TASK REQUIREMENTS =
In the records below, find the line containing "BT2 pin RXD: D3 -> D6" and the line containing "MATRIX pin DIN: D10 -> D3". Give again exactly those lines and every line between them, omitting the pictures.

MATERIAL PROVIDED =
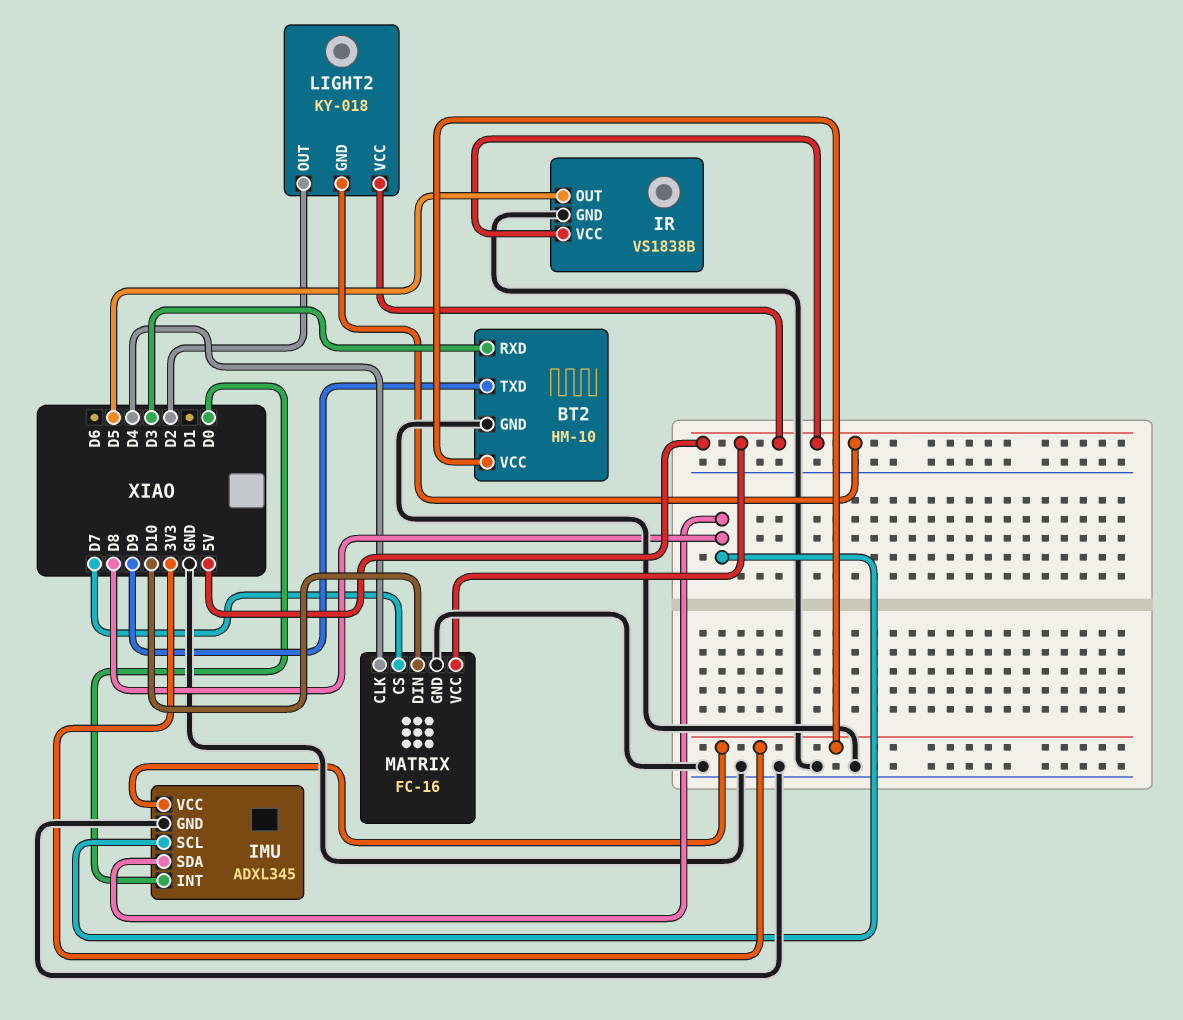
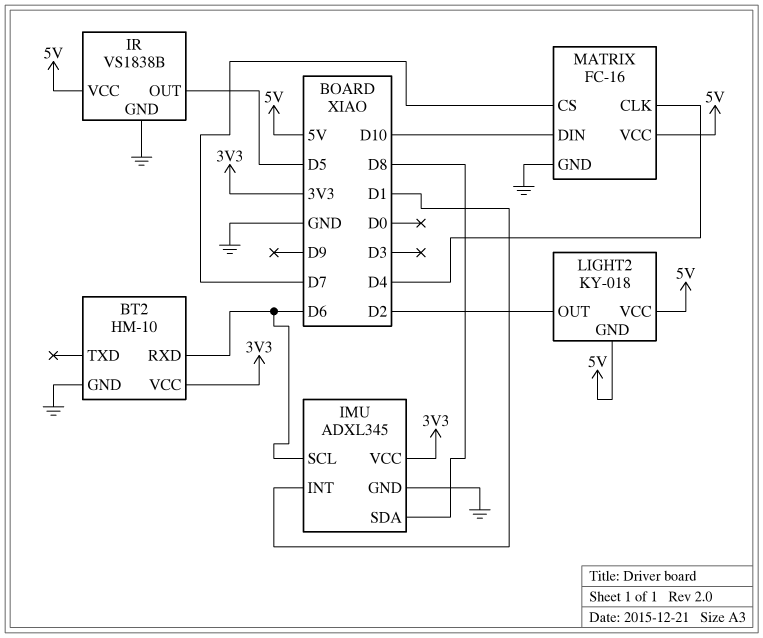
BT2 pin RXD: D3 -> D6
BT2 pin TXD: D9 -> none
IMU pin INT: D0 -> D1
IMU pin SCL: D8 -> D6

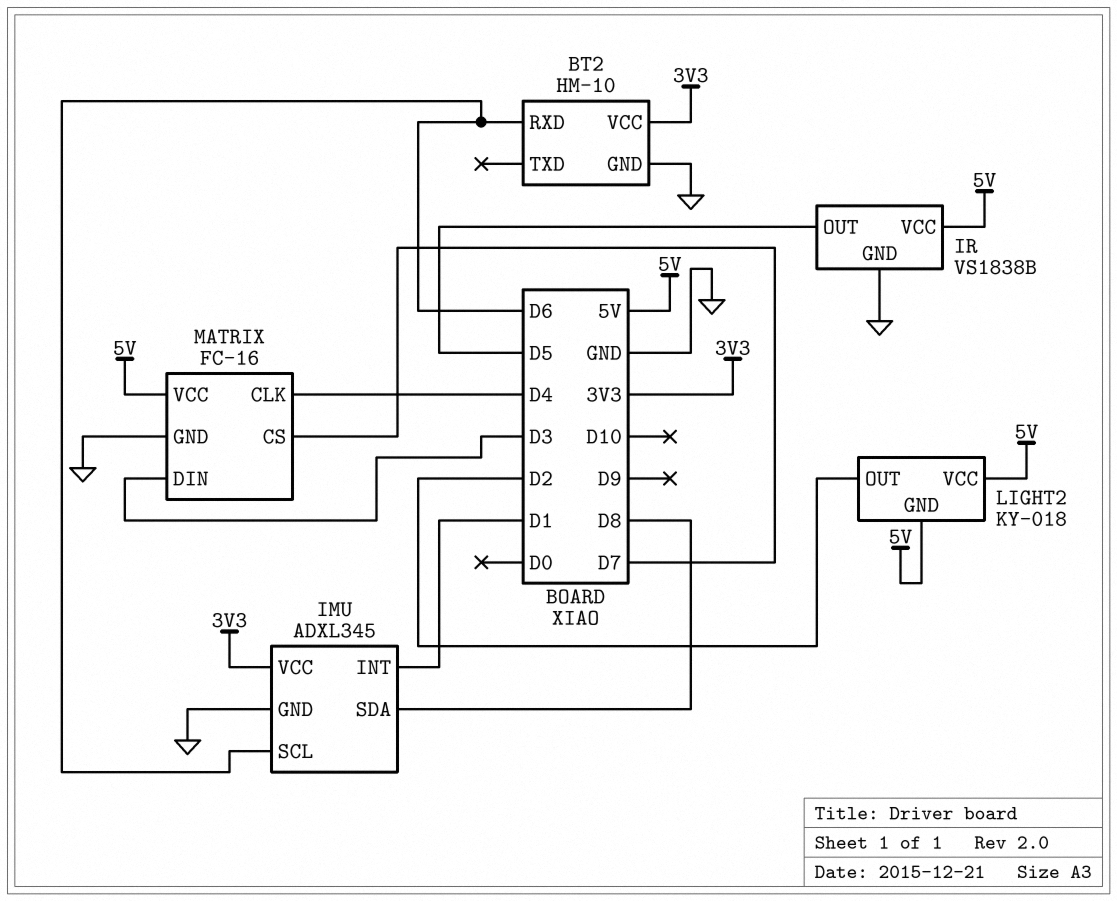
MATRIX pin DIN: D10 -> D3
* * *
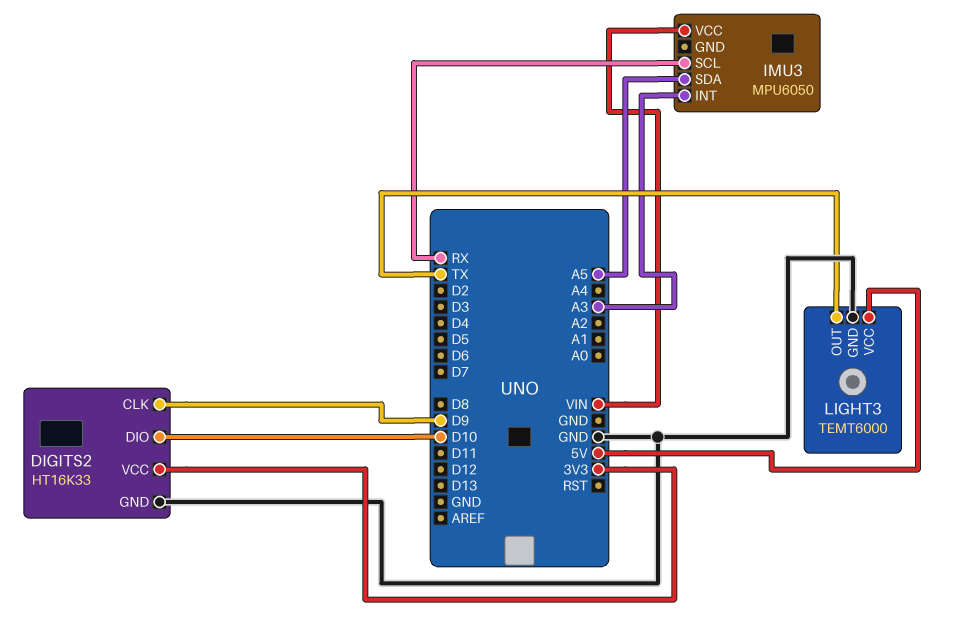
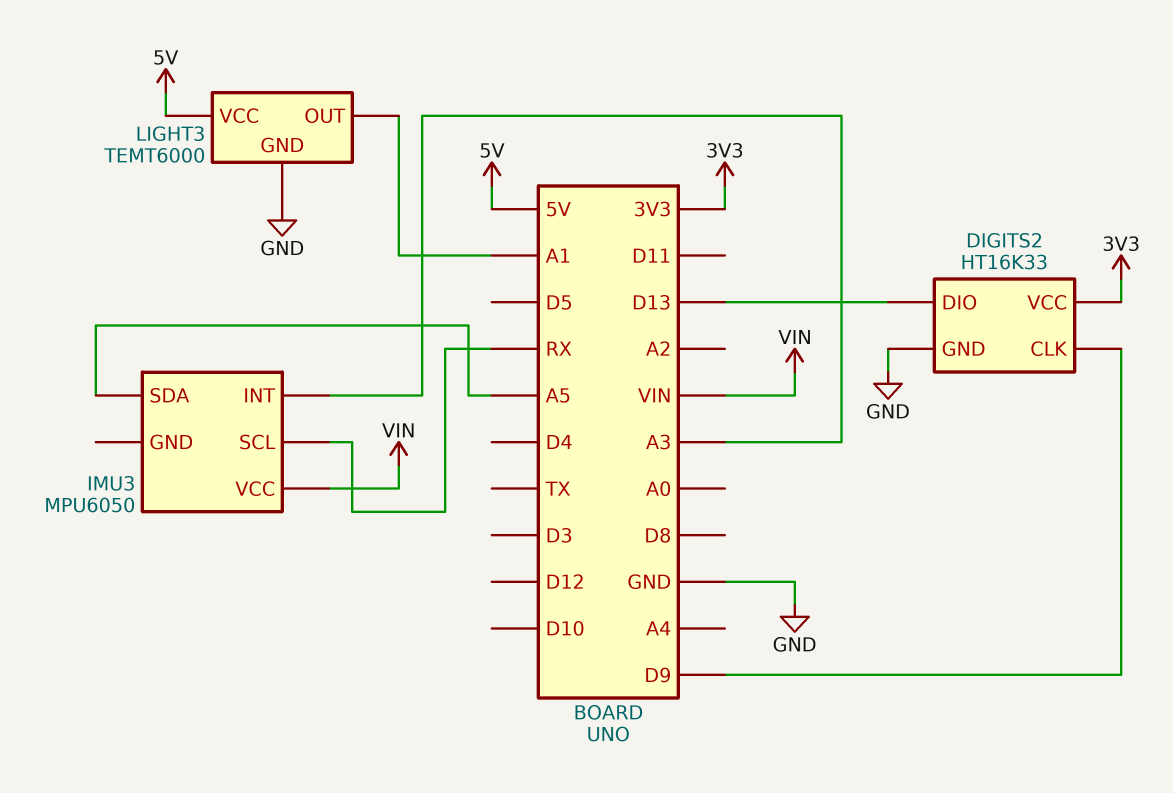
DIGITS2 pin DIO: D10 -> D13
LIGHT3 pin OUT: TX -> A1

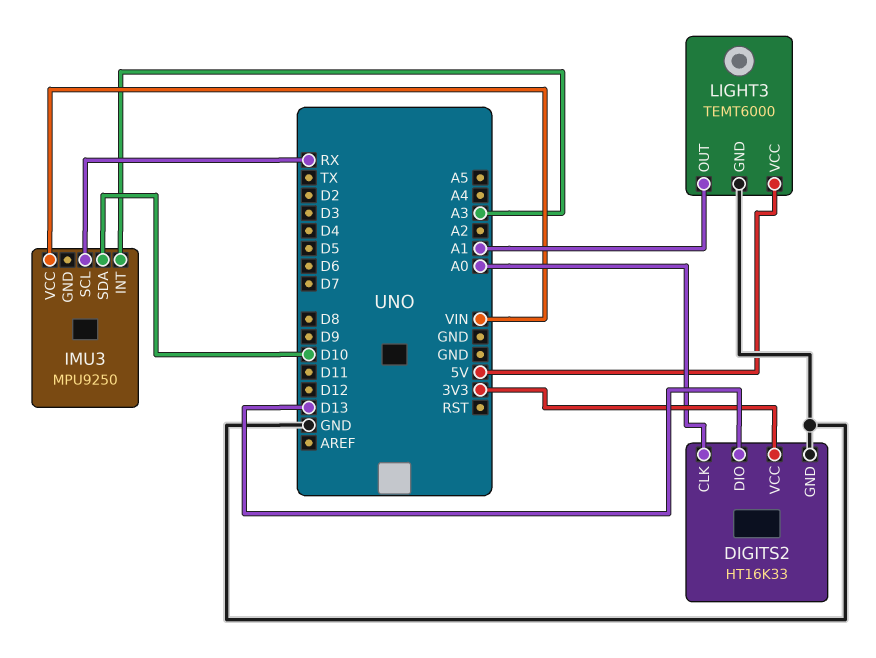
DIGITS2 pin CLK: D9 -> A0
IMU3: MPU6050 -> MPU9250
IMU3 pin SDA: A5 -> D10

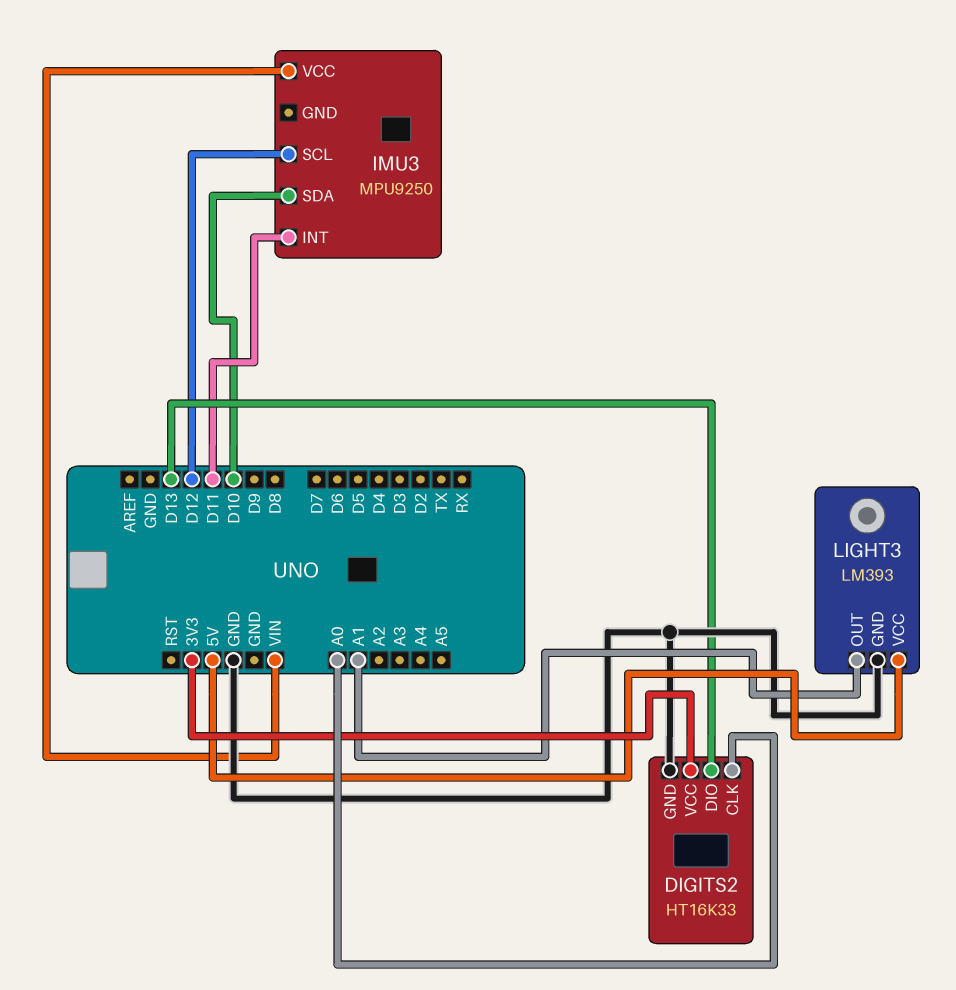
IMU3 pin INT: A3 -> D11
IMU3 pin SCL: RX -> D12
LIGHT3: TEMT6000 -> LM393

FINISHED TASK =
BT2 pin RXD: D3 -> D6
BT2 pin TXD: D9 -> none
IMU pin INT: D0 -> D1
IMU pin SCL: D8 -> D6

MATRIX pin DIN: D10 -> D3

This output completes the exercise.